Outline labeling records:
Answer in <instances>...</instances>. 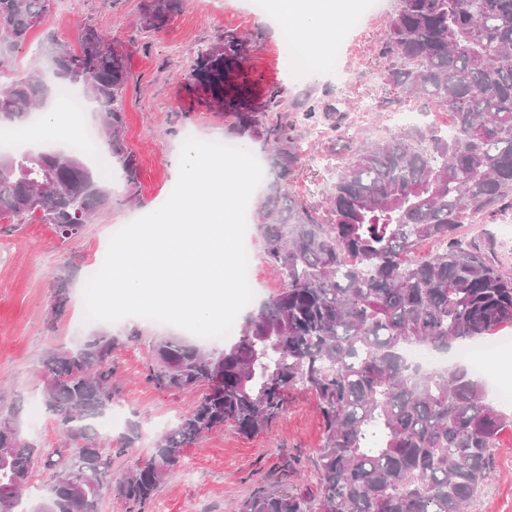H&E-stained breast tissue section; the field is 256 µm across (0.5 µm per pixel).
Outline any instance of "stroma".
I'll list each match as a JSON object with an SVG mask.
<instances>
[{
	"label": "stroma",
	"mask_w": 512,
	"mask_h": 512,
	"mask_svg": "<svg viewBox=\"0 0 512 512\" xmlns=\"http://www.w3.org/2000/svg\"><path fill=\"white\" fill-rule=\"evenodd\" d=\"M142 0H80L72 14L52 0L44 24L35 26L25 44L0 54V85L30 69L48 70L49 41L76 46V34L92 24L105 31L127 55L124 92L126 142L139 164V185L129 190L120 177L112 179V202L82 233L61 238L49 224H0V412H17L24 436L38 445H57L60 429L42 413L45 374L42 360L58 348H75L98 330L118 340L112 362L123 380L113 406L124 422L102 429L105 447H120L129 421L139 422L140 437L124 455L113 458L112 473L101 495L99 512H128L117 489L120 476L148 456L160 431L172 426L194 406L190 394L156 388L145 379L154 344L176 336L222 351L223 342L207 341L175 326L141 317L110 323L85 319L84 280L113 233L157 210L178 179L177 155L187 131L203 141H229L233 135L222 112L192 90L189 75L197 52L224 33L254 34L258 46L247 61L250 78L261 96L284 91L293 108L287 118L304 150V165L289 177L283 190L329 215L327 201L342 163L367 141L396 130L393 115L421 112L430 123L434 101L409 99L381 77V52L397 0H380L362 8L323 62L322 72H298L274 35L268 14H253L250 0H223V11L211 0H183L180 10L156 33L137 27ZM341 110L325 118L324 106ZM512 200L501 201L461 225L462 237L485 247L505 276L512 278ZM255 271V297L235 320L245 328L259 306L280 290L283 278L270 264L260 226H253L250 247ZM65 288L67 309L56 327L47 315L56 288ZM323 422L314 397L294 390L285 412L270 429L241 436L233 425L212 432L186 449L176 473L164 480L142 512H239L257 488L306 496L317 490L314 459L322 443ZM468 512H512V429L501 432L493 450L492 472Z\"/></svg>",
	"instance_id": "stroma-1"
}]
</instances>
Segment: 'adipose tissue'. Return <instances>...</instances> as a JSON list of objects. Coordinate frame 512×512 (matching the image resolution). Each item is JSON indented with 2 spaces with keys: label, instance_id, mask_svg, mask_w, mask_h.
<instances>
[{
  "label": "adipose tissue",
  "instance_id": "obj_1",
  "mask_svg": "<svg viewBox=\"0 0 512 512\" xmlns=\"http://www.w3.org/2000/svg\"><path fill=\"white\" fill-rule=\"evenodd\" d=\"M356 4L357 0H270V12L277 24L292 30L295 51L315 64L334 51Z\"/></svg>",
  "mask_w": 512,
  "mask_h": 512
}]
</instances>
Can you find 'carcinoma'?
Returning <instances> with one entry per match:
<instances>
[{
    "instance_id": "carcinoma-1",
    "label": "carcinoma",
    "mask_w": 512,
    "mask_h": 512,
    "mask_svg": "<svg viewBox=\"0 0 512 512\" xmlns=\"http://www.w3.org/2000/svg\"><path fill=\"white\" fill-rule=\"evenodd\" d=\"M51 0H0V48L22 46L47 19ZM182 0H144L147 31ZM87 24L74 52L52 44L51 76L33 70L0 88V126H23L51 89L79 88L97 107L101 140L127 186L139 183L127 146L123 94L127 57ZM257 41L234 33L197 54L190 81L231 118L240 138L273 145L276 183L259 204L267 257L283 276L279 293L217 356L182 340L154 348L146 378L194 396L192 411L163 430L149 458L119 481L126 503L149 502L175 473L184 449L233 424L246 437L280 417L288 391L313 393L324 424L310 498L255 491L240 512H465L491 475L492 449L512 426L465 370L426 374L406 350L443 351L512 324V279L475 243L457 237L470 215L512 197V0H399L382 52L384 80L452 115L455 134L405 128L361 147L338 171L331 222L281 192L302 166L292 126L268 121L286 110L276 91L259 101L245 69ZM107 179L67 148L0 154V222L52 224L79 235L110 202ZM443 247L413 257L424 242ZM96 333L42 362L45 411L63 440L41 448L22 435L18 414H0V493L23 510L35 465L50 480V512H99L112 454L99 423L122 386L112 351Z\"/></svg>"
}]
</instances>
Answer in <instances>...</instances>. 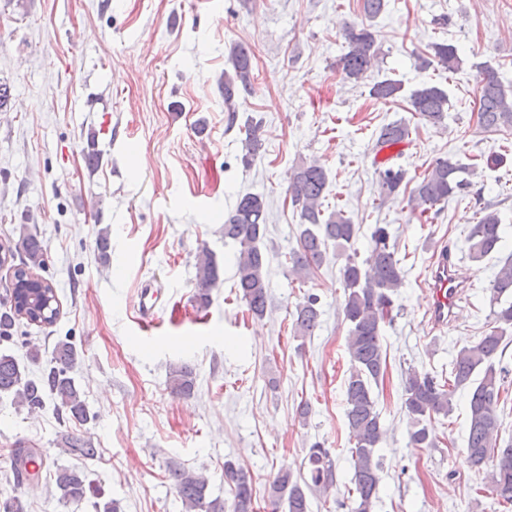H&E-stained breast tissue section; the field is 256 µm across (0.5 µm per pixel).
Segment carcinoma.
<instances>
[{
	"label": "carcinoma",
	"instance_id": "carcinoma-1",
	"mask_svg": "<svg viewBox=\"0 0 512 512\" xmlns=\"http://www.w3.org/2000/svg\"><path fill=\"white\" fill-rule=\"evenodd\" d=\"M346 52L337 66L345 77L356 82L364 79L378 62L381 47L372 27L349 23L342 33ZM430 58L417 57L418 65L428 68L433 64L454 72L460 65L455 45L435 43ZM232 72H224V107L229 124L236 122V99L250 92L254 79L251 50L236 43L230 49ZM480 93L477 123L485 132H512V86L501 80L498 72L485 64L480 70ZM402 83L386 79L375 83L369 90L372 99L390 103L401 97ZM409 112L420 121L432 126L444 123L448 114V94L437 85L424 84L410 92L407 100ZM242 163L250 165L263 147L261 122L248 120L244 125ZM411 127L404 121L382 126L372 151H382L411 143ZM475 169L452 156L435 159L422 177L410 184L407 172L400 166L382 163L379 170V198L386 202L409 194V200L428 213L434 206L448 201L471 185L470 176ZM328 185L325 169L316 161L296 163L288 186L292 206L299 210L300 232L298 247L289 252V271L302 283L312 279L326 259L329 246L336 248V256L343 257L340 279L344 289L343 320L348 326L346 351L349 357V375L345 382V416L354 448L350 449L353 466L348 490L351 498L349 512H373L379 498L382 461L378 448L386 432L377 409L374 387L384 380L387 352L382 342L385 324L393 320V296L404 284V269L390 243L386 226L377 224L371 233V251L360 263L356 254L349 253L358 236L359 228L345 217L342 210L329 214L323 210V199ZM480 217L472 225L466 238L470 257L480 261L498 252L505 242V227L498 213L489 204L479 208ZM267 209L263 197L247 193L239 197L233 210L224 220V237L232 240L238 251L235 257V288L248 312L257 319L265 316L269 289L266 279V254L262 249L266 234ZM22 252L14 270L16 282L29 280L33 270L44 265V246L35 235H20L15 247L7 248L8 255ZM198 291L194 295L196 308L202 310L210 304V290L217 286L220 274L213 255L203 250L198 254ZM45 301L38 312L29 313L27 320L52 324L59 314L54 288L43 286ZM490 327L473 345L464 347L452 361L448 379L439 381L428 372L411 369L403 381L402 408L411 425L409 444L413 448H433L437 439L429 432L427 422L436 415L447 416L453 411V398L459 389L470 388L468 399V436L466 455L471 467L477 471L490 468L488 477L492 492L512 505V443L497 447L502 421L497 414L504 378L509 375L505 367H496L494 359L512 342V254L503 259L490 282ZM21 292L11 295L0 305V337L11 335L17 321L22 318ZM320 313L316 299L309 298L296 306L292 320L295 338L304 339L314 334L319 326ZM79 363L75 346L69 341L56 344L49 369L37 379L29 377L25 367L11 354H0V394L11 395L29 410L43 406L51 397L57 410L68 414L77 423L88 419L83 393L74 378L68 376ZM196 373L188 365L172 370L168 380L171 392L189 395L195 387ZM65 452L79 459H95L100 454L90 440L75 436L68 441ZM307 474L298 476L283 467L275 474L269 486V500L277 506L286 505L288 512H309V497H328L336 488V467L330 450L315 444L308 450ZM169 478L180 499L183 512H226V503L207 496L208 480L185 466L169 469ZM224 481L232 494V512H256L252 482L242 469L232 462L224 463ZM55 487L60 499L78 502L93 497L96 512H120L118 503L111 499L103 504L97 499L104 491L92 485L84 471L75 467H60L55 473Z\"/></svg>",
	"mask_w": 512,
	"mask_h": 512
}]
</instances>
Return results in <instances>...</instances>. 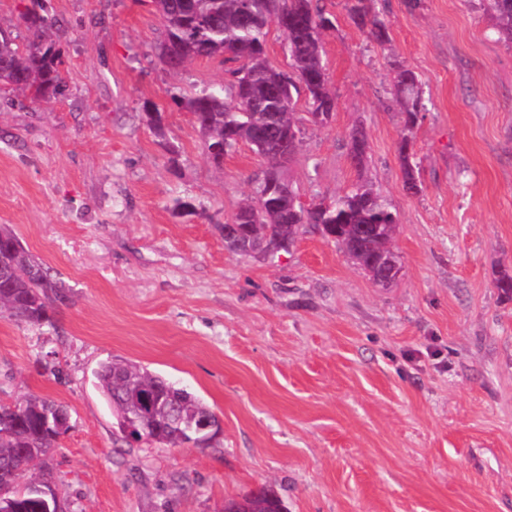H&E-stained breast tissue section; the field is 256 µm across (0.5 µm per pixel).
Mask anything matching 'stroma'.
<instances>
[{
  "label": "stroma",
  "mask_w": 512,
  "mask_h": 512,
  "mask_svg": "<svg viewBox=\"0 0 512 512\" xmlns=\"http://www.w3.org/2000/svg\"><path fill=\"white\" fill-rule=\"evenodd\" d=\"M46 5L66 87L48 103L0 95V224L72 302L39 328L0 318V402L67 405L47 458L66 512H221L261 487L288 512H512V297L496 286L512 275V46L479 0H377L382 46L344 0L325 2L336 111L315 124L298 97L290 177L307 204L363 179L387 198L400 265L387 289L310 227L272 257L226 251L264 161L243 144L213 165L175 102L223 83L220 60L170 70L140 0ZM395 62L427 106L416 194ZM115 357L203 398L222 432L204 448L125 447L93 378Z\"/></svg>",
  "instance_id": "1"
}]
</instances>
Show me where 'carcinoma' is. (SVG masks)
Wrapping results in <instances>:
<instances>
[{
  "label": "carcinoma",
  "instance_id": "carcinoma-1",
  "mask_svg": "<svg viewBox=\"0 0 512 512\" xmlns=\"http://www.w3.org/2000/svg\"><path fill=\"white\" fill-rule=\"evenodd\" d=\"M164 28L160 59L178 70L197 59L221 58L227 80L191 96L179 97L198 128L205 151L224 145V153L248 145L265 160L254 194L244 199L234 213L236 235L224 241L237 253H266L270 245L286 241L292 245L306 224H324L333 242L347 249L356 263L392 252L396 216L387 198L363 182L329 203L308 207L300 202L284 203L277 189L280 172L270 154L265 134L271 130L299 147L300 129L294 112L295 96L305 93L315 122L326 124L336 111V95L329 87L322 57V39L334 29V16L315 0H147ZM372 0H346L351 19L367 30L379 45L389 41L384 21L372 12ZM483 10L512 45V0H482ZM31 40L17 44L9 28L0 26V88L36 99L61 94L59 52L52 40L55 24L44 0H32L21 15ZM278 27L286 35L292 73L273 69L266 59L269 29ZM392 91L404 114L399 156L403 182L417 193L419 172L409 156V145L421 112L422 83L411 69L392 67ZM368 143L358 132L351 134L350 159L355 168L365 166ZM71 296L66 284L30 254L13 231L0 226V316L32 328L51 321L54 308L67 305ZM96 386L112 407L119 438L130 445L126 431L131 426L152 428V441L167 448H183L188 422L214 412L201 399L146 368L121 358L103 362L94 372ZM143 383L169 402L151 411L130 388ZM68 408L46 397L27 395L0 403V484L14 483L10 494L0 497V512H46L54 509L25 478L36 457H46L57 438L69 429L65 423L47 426Z\"/></svg>",
  "mask_w": 512,
  "mask_h": 512
}]
</instances>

> [Do this] Copy out every line from the records that has the word "list".

> [Solved problem]
I'll list each match as a JSON object with an SVG mask.
Segment: 'adipose tissue'. Return <instances>...</instances> as a JSON list of objects. Coordinate frame 512×512 (matching the image resolution). Each item is JSON indented with 2 spaces with keys: label, instance_id, mask_svg, mask_w, mask_h.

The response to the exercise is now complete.